Object state change records
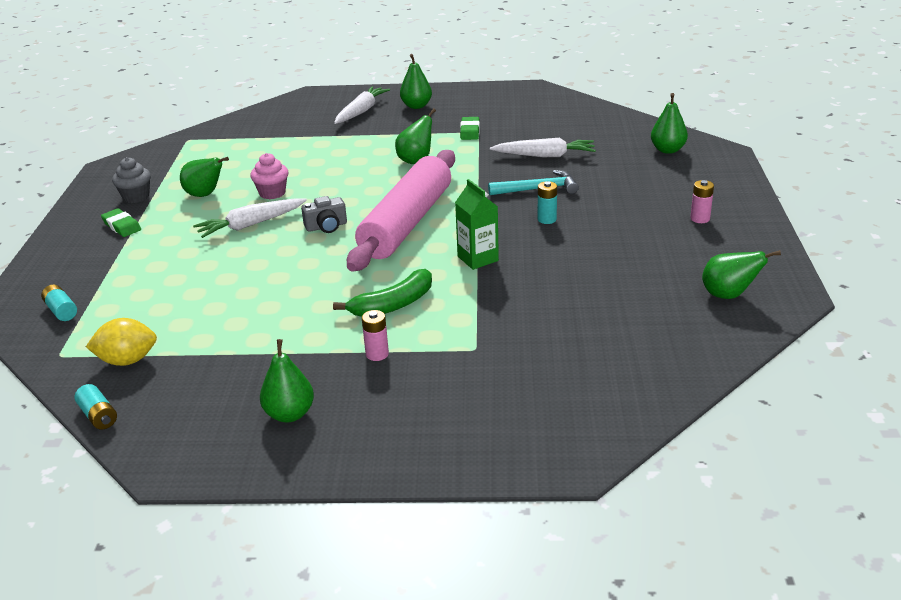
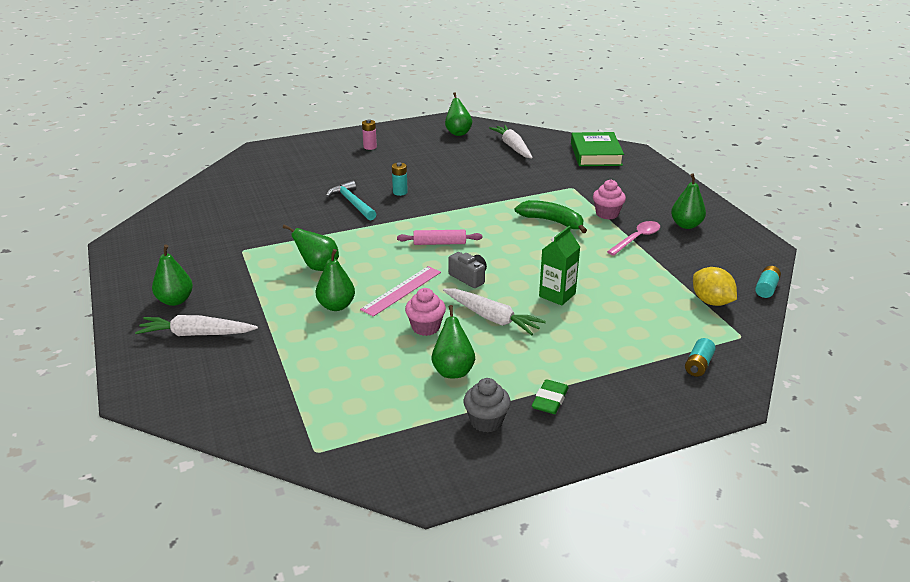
camera: 115 degrees left, 0 degrees up
pink rolling pin [347,150,455,272] -> pink rolling pin [397,230,482,245], size x0.41
pink battery [362,310,389,361] -> pink cupcake [593,179,626,220]
green carton [455,179,499,270] -> green carton moved to [539,226,580,306]
green eraser [460,117,480,140] -> none
white carrot [490,138,596,157] -> white carrot moved to [489,125,533,159]
green pear [651,93,688,154] -> green pear moved to [316,249,355,311]
none -> pink ruler [360,266,441,317]
none -> green book [571,132,624,166]
none -> pink spoon [607,221,660,256]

#### Task:
Return the data exactly as it stands, minus the pictures.

#### Response for this exercise:
camera: 115 degrees left, 0 degrees up
pink rolling pin [347,150,455,272] -> pink rolling pin [397,230,482,245], size x0.41
pink battery [362,310,389,361] -> pink cupcake [593,179,626,220]
green carton [455,179,499,270] -> green carton moved to [539,226,580,306]
green eraser [460,117,480,140] -> none
white carrot [490,138,596,157] -> white carrot moved to [489,125,533,159]
green pear [651,93,688,154] -> green pear moved to [316,249,355,311]
none -> pink ruler [360,266,441,317]
none -> green book [571,132,624,166]
none -> pink spoon [607,221,660,256]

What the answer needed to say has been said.